_STATED TASK:_
Copy the entries below word for word, starting at the line containing "Measure the distance between point" and ending with the line containing "right is located at coordinates (325, 59).", including both of those lines.

Stored entries
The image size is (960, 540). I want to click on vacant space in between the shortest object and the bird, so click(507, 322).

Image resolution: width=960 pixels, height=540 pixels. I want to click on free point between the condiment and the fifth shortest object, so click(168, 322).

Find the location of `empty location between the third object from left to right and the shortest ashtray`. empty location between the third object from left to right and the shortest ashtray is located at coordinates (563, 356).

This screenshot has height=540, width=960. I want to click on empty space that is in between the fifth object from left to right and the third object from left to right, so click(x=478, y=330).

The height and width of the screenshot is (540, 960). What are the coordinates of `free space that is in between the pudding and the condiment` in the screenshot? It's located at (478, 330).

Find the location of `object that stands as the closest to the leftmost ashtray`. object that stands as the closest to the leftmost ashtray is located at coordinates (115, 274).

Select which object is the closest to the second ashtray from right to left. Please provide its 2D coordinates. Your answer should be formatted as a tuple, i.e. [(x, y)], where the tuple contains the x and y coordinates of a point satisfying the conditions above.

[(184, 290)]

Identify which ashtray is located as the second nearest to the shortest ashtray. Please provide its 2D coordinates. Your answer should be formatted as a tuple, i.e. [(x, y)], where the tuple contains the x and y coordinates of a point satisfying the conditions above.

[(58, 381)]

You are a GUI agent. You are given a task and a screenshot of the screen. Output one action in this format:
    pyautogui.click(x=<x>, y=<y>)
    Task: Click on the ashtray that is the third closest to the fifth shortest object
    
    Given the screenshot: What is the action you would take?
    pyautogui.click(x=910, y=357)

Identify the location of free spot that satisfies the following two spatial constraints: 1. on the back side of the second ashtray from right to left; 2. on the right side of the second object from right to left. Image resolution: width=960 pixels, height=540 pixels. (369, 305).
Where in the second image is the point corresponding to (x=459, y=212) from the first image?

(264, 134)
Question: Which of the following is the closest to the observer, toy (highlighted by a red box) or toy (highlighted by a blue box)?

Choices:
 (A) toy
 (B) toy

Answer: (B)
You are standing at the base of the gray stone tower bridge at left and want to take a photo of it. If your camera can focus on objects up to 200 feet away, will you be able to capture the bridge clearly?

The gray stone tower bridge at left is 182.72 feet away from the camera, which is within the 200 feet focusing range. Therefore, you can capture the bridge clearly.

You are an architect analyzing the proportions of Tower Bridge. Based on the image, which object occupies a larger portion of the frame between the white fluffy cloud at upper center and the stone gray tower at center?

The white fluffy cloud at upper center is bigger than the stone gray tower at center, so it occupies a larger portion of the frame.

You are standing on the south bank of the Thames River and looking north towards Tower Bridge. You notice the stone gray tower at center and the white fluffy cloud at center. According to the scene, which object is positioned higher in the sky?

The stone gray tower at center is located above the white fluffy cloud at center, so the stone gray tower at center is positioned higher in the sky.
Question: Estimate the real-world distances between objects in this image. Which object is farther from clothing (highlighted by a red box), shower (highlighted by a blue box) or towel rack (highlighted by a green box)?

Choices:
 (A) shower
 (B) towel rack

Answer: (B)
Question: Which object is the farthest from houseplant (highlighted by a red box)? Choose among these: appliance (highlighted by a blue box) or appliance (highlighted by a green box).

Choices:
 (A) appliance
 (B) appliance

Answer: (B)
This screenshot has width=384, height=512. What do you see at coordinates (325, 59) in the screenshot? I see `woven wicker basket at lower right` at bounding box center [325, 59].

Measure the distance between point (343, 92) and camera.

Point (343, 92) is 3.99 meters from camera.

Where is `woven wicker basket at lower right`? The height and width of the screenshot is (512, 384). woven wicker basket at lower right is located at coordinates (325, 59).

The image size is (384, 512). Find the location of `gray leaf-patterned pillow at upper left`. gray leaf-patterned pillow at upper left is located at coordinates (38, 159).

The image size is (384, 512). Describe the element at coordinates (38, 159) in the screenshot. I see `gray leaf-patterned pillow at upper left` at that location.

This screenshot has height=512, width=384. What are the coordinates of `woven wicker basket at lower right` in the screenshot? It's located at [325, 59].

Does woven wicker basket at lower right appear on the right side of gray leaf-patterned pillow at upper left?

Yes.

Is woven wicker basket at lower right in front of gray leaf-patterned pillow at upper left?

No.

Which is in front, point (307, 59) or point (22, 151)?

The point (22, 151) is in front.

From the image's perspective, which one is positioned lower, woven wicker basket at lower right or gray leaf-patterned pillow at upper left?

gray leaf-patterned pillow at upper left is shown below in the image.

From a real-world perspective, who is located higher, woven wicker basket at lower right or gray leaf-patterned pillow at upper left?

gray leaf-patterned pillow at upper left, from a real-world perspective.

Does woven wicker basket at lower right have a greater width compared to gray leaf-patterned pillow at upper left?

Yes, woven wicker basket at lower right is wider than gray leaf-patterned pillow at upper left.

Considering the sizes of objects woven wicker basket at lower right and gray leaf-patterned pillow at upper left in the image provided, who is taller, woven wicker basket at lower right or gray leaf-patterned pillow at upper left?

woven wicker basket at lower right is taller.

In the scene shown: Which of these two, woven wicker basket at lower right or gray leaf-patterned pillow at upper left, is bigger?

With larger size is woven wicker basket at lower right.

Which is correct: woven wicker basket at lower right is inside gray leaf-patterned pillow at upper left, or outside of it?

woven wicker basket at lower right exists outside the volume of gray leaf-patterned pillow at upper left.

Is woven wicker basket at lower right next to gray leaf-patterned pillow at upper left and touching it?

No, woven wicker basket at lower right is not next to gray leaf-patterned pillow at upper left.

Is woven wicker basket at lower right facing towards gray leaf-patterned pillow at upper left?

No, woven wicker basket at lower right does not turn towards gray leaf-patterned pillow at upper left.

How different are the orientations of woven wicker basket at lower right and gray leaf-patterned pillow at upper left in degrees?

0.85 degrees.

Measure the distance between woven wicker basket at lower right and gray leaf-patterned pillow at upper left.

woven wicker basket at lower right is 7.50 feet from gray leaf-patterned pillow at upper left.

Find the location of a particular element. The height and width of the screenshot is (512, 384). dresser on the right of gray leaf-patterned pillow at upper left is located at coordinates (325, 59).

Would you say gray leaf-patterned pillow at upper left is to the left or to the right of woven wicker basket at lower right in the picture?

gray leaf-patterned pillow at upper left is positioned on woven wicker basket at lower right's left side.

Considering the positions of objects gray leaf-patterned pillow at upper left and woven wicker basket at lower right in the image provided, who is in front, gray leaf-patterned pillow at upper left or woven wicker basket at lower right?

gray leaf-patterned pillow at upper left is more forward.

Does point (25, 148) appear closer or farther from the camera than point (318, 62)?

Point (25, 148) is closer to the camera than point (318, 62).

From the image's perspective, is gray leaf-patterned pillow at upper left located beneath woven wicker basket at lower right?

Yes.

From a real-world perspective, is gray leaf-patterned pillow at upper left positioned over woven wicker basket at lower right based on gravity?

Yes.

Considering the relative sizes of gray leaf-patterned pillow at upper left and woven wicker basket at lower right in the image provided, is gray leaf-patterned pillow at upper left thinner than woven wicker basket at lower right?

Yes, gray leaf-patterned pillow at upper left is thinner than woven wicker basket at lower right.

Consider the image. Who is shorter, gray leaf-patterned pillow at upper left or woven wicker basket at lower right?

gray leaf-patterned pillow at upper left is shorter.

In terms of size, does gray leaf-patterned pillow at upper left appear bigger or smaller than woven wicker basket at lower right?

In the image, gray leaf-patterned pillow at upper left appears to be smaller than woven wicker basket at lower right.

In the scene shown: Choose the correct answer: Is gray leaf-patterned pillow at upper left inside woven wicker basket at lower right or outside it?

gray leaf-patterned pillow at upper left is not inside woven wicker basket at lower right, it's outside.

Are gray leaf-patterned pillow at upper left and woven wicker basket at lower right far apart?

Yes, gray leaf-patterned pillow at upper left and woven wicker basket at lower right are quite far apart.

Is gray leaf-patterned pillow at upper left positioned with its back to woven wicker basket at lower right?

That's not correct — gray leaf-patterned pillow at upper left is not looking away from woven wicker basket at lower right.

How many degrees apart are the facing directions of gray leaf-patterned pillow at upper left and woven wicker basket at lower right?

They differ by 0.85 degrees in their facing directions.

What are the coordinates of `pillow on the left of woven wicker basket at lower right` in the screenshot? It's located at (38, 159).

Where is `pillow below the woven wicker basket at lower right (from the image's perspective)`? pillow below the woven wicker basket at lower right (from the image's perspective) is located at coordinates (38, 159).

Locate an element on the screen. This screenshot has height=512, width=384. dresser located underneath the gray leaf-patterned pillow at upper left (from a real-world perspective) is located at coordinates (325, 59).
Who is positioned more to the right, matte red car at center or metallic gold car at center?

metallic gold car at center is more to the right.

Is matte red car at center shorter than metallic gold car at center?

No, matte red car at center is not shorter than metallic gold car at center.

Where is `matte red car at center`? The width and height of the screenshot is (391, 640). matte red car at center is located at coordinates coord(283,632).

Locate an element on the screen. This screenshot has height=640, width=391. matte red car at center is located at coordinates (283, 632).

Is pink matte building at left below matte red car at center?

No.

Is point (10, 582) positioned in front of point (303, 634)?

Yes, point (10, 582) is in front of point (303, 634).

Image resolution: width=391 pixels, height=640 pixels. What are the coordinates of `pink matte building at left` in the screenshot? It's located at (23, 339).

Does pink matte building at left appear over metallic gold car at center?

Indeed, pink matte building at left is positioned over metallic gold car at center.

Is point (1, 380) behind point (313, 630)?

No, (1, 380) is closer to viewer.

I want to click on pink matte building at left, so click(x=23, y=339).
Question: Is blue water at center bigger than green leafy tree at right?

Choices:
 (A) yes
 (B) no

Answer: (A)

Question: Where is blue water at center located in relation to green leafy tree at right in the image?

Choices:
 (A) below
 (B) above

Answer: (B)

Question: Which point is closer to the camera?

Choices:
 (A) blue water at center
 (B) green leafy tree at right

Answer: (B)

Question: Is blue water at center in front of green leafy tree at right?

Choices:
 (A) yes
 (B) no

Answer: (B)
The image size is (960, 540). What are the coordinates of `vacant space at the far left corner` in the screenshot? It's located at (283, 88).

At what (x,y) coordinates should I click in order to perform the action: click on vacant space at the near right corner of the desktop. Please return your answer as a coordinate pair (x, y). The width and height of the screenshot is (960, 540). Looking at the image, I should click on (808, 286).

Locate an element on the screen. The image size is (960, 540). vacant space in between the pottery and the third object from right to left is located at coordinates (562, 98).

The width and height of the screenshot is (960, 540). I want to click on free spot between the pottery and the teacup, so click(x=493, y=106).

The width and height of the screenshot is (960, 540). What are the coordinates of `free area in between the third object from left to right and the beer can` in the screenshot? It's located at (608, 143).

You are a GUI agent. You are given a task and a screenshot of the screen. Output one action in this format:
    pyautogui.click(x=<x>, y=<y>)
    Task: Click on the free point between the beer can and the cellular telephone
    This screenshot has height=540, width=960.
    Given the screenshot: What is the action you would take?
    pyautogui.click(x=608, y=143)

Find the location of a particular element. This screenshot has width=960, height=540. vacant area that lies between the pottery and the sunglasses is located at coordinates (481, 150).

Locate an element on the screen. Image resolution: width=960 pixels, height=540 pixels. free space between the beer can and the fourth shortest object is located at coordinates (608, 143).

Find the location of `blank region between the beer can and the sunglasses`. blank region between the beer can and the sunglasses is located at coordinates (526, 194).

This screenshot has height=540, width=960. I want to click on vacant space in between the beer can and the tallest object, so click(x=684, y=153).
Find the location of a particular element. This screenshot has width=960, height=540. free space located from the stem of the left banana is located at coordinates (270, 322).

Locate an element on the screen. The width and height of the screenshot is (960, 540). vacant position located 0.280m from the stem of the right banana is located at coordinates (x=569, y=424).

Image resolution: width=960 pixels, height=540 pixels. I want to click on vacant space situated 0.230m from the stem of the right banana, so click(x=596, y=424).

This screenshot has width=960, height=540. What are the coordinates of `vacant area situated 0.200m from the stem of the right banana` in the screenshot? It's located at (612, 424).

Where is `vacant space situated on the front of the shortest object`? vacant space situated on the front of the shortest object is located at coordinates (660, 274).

_EXPECTED ANSWER:_
Measure the distance between point (343, 92) and camera.

Point (343, 92) is 3.99 meters from camera.

Where is `woven wicker basket at lower right`? The height and width of the screenshot is (512, 384). woven wicker basket at lower right is located at coordinates (325, 59).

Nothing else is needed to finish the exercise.